(Object state comparisons)
╭──

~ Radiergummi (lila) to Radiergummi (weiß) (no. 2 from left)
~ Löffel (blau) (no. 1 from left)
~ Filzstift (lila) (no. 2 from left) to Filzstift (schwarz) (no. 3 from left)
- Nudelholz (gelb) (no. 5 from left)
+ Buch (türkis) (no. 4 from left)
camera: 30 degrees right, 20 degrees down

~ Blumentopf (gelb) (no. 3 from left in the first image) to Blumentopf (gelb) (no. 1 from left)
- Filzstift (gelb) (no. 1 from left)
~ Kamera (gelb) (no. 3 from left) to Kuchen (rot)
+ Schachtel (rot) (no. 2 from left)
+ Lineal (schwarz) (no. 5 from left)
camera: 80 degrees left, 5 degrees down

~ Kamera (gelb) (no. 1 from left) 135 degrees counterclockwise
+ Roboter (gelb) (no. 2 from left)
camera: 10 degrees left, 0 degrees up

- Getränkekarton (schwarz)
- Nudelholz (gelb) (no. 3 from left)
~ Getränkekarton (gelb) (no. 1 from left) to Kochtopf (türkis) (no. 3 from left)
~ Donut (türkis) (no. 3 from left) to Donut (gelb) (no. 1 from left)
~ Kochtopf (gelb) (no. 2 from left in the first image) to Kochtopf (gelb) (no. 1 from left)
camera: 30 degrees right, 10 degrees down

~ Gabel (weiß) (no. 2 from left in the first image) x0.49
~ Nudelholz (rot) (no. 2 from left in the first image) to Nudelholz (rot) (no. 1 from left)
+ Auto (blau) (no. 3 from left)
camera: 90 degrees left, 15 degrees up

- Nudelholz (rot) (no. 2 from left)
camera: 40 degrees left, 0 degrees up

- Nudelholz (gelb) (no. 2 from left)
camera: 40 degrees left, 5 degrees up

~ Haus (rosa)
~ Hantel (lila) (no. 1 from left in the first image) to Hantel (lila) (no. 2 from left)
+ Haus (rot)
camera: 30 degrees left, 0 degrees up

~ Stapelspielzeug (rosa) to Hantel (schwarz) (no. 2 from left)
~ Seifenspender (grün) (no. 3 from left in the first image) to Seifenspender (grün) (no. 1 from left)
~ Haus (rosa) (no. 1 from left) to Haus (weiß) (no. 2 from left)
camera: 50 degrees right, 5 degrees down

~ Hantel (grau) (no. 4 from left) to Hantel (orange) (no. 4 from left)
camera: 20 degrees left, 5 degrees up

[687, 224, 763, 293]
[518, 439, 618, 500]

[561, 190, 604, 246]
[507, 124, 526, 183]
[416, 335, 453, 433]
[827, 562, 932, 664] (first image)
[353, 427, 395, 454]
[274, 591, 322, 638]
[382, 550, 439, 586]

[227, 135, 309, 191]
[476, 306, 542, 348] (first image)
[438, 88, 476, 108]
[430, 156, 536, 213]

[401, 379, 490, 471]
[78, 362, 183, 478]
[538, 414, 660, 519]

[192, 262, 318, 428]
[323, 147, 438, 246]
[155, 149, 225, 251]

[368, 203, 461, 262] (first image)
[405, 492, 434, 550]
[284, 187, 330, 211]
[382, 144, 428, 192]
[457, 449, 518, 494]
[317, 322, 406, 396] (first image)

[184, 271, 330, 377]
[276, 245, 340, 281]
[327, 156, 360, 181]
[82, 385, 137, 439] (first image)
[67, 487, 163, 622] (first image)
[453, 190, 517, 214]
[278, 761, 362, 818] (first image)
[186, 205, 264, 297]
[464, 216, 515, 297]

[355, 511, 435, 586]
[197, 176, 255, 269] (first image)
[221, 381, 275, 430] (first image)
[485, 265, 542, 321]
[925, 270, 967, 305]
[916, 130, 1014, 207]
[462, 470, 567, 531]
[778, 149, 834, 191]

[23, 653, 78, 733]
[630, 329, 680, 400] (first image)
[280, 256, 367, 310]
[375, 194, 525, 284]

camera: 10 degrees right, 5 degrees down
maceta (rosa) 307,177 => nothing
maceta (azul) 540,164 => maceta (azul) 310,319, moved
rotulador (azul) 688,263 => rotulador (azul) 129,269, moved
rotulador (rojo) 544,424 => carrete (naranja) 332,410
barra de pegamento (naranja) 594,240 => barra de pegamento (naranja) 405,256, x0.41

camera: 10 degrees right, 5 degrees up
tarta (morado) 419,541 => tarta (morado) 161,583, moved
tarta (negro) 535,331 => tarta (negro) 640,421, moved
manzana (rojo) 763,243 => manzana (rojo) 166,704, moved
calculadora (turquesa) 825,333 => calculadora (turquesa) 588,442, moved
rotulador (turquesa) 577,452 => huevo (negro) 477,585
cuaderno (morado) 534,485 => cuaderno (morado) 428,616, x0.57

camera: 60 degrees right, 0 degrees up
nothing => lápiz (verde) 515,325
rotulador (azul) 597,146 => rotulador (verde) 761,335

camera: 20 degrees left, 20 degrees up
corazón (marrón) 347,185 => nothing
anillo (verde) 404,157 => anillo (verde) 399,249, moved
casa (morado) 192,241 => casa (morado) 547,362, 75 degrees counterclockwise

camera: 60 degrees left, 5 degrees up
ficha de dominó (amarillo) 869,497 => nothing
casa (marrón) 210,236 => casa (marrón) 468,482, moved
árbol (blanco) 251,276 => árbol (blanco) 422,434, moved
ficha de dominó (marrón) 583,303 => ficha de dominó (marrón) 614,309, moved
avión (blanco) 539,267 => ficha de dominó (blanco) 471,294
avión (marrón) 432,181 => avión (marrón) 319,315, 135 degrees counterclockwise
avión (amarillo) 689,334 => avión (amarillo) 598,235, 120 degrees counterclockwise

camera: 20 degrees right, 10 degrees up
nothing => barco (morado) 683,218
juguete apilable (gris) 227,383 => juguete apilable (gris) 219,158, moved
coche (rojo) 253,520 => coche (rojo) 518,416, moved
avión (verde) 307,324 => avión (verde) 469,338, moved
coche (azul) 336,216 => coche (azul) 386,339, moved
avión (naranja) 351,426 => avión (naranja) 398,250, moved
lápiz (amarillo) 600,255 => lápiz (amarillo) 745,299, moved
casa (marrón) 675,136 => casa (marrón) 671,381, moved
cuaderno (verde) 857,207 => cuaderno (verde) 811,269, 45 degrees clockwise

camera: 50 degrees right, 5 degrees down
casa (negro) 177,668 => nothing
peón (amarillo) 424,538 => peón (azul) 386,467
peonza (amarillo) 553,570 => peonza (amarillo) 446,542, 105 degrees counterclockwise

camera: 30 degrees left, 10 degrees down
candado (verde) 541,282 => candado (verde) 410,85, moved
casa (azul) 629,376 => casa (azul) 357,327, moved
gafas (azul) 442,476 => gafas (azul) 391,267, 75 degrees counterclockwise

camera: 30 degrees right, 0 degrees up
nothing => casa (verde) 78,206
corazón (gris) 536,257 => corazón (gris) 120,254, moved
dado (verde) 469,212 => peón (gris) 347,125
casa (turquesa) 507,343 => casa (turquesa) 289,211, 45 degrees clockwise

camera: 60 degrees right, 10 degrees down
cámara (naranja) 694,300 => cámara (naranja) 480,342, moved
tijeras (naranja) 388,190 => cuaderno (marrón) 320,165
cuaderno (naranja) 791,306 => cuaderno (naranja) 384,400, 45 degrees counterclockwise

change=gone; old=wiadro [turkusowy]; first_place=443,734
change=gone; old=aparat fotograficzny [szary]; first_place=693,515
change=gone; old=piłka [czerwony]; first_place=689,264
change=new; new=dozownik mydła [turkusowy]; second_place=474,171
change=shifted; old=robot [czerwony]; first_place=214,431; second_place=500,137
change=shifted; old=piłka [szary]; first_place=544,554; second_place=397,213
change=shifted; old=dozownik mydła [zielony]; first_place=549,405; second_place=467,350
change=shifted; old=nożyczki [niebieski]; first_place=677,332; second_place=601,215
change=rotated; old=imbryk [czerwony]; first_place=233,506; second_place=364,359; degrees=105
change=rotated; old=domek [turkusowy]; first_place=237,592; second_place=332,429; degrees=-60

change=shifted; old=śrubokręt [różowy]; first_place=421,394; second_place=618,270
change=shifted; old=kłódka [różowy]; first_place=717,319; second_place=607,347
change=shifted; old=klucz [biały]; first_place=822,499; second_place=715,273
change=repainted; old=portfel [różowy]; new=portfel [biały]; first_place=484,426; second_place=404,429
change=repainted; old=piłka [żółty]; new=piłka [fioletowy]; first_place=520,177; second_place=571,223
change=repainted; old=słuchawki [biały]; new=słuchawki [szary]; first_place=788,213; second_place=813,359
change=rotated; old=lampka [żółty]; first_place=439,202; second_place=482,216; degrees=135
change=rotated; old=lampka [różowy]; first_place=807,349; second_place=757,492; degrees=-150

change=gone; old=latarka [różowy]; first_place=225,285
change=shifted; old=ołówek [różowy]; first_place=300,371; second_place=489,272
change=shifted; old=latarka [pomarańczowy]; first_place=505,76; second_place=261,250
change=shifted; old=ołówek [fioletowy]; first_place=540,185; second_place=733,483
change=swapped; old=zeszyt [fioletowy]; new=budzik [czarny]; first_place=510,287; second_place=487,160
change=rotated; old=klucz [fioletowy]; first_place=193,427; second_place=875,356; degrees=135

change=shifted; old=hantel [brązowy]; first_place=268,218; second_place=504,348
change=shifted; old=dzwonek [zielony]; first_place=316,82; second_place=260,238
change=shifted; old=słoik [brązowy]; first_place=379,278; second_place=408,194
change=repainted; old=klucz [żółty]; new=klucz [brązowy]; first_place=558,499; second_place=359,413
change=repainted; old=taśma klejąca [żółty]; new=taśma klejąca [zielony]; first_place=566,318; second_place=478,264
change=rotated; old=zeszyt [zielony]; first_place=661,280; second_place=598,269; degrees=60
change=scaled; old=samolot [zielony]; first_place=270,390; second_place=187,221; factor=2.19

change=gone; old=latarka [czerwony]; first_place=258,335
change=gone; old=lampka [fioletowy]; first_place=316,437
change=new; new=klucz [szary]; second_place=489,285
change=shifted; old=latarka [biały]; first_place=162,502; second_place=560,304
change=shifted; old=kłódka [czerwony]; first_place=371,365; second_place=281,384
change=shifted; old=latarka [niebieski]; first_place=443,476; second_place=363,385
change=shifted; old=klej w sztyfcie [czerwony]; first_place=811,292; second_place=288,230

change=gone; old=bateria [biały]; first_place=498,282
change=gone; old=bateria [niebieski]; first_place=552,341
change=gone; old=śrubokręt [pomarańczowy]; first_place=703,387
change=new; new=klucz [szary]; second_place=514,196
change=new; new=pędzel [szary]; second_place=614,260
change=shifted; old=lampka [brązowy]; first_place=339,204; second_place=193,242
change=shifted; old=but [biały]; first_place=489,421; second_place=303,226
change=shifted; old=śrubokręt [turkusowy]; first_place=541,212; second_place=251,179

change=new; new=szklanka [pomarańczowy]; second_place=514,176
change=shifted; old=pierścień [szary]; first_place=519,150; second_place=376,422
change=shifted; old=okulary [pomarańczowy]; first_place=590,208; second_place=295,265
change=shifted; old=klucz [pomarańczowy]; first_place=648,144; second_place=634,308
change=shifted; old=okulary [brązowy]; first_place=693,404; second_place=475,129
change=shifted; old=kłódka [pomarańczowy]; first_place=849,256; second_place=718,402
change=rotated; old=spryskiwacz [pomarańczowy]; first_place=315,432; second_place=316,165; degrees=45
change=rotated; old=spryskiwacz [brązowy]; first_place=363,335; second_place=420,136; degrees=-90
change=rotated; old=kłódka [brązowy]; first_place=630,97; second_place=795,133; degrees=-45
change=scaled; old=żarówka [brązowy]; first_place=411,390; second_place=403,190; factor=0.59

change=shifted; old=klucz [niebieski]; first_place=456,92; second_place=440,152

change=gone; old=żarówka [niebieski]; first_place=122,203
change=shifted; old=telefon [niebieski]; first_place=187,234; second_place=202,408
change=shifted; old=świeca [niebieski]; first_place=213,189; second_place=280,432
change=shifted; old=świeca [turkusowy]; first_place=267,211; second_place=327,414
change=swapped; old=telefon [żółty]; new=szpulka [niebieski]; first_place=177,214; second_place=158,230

╰──

Keep to the lines above, from the first one through the line where "(türkis) (no. 4 from left)" appears, and copy them exactly.

## RESPONSE
~ Radiergummi (lila) to Radiergummi (weiß) (no. 2 from left)
~ Löffel (blau) (no. 1 from left)
~ Filzstift (lila) (no. 2 from left) to Filzstift (schwarz) (no. 3 from left)
- Nudelholz (gelb) (no. 5 from left)
+ Buch (türkis) (no. 4 from left)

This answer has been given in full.